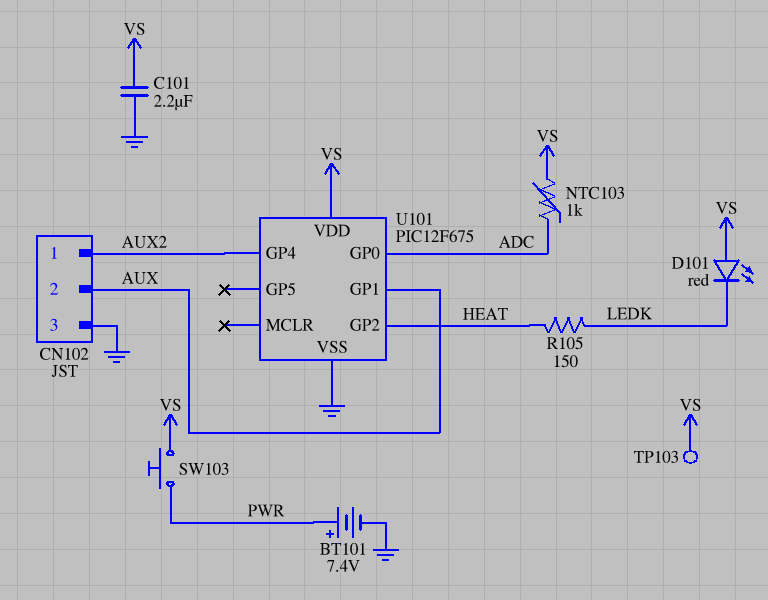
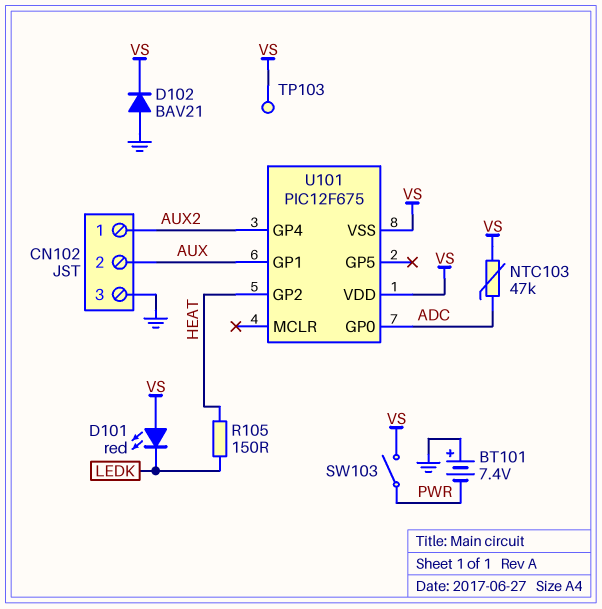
BT101: 7.4V (plus PWR, minus GND) -> 7.4V (plus GND, minus PWR)
C101: 2.2uF (GND, VS) -> none
D102: none -> diode BAV21 (A GND, K VS)
NTC103: 1k (ADC, VS) -> 47k (ADC, VS)
SW103: button (PWR, VS) -> switch (PWR, VS)
U101 pin VSS: GND -> VS

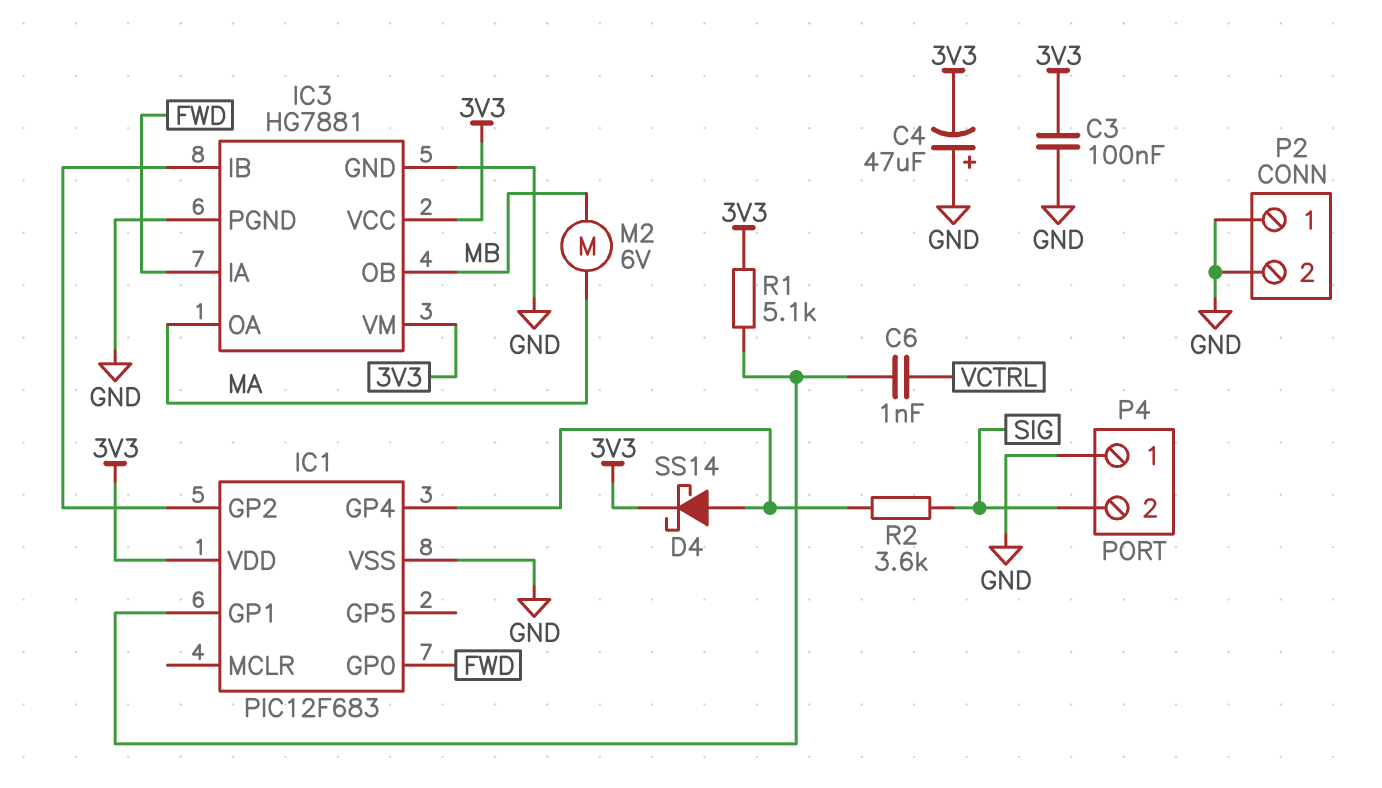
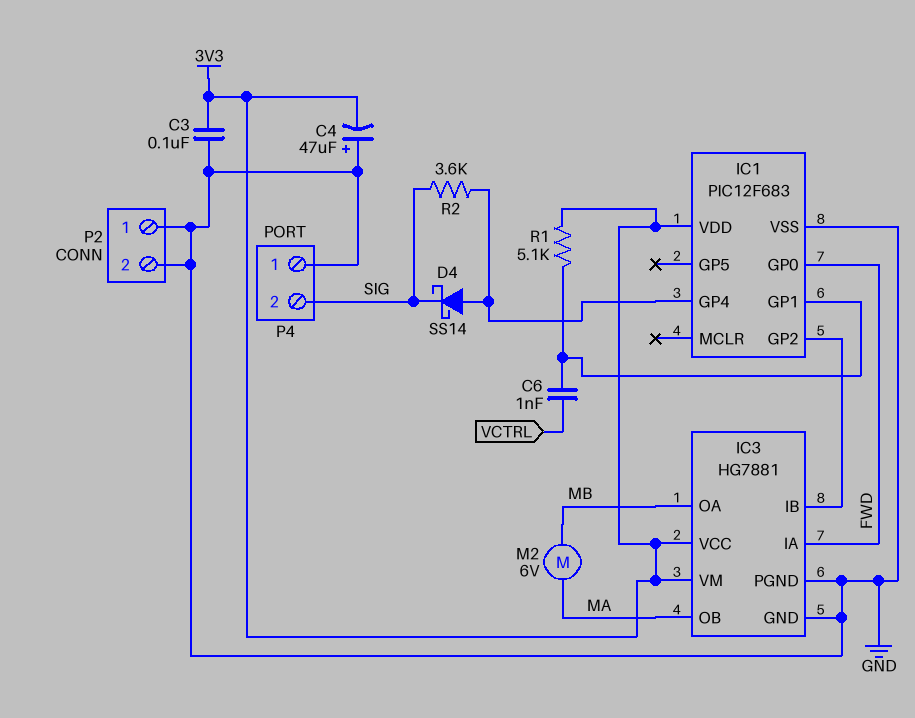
D4: schottky SS14 (A IC1/GP4, K 3V3) -> schottky SS14 (A IC1/GP4, K SIG)
IC3 pin OA: MA -> MB
IC3 pin OB: MB -> MA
_ _ _
PROBLEM TO SOLVE:
With the pictures left out, return the listing above exactly as it stands.

EXPECTED ANSWER:
BT101: 7.4V (plus PWR, minus GND) -> 7.4V (plus GND, minus PWR)
C101: 2.2uF (GND, VS) -> none
D102: none -> diode BAV21 (A GND, K VS)
NTC103: 1k (ADC, VS) -> 47k (ADC, VS)
SW103: button (PWR, VS) -> switch (PWR, VS)
U101 pin VSS: GND -> VS

D4: schottky SS14 (A IC1/GP4, K 3V3) -> schottky SS14 (A IC1/GP4, K SIG)
IC3 pin OA: MA -> MB
IC3 pin OB: MB -> MA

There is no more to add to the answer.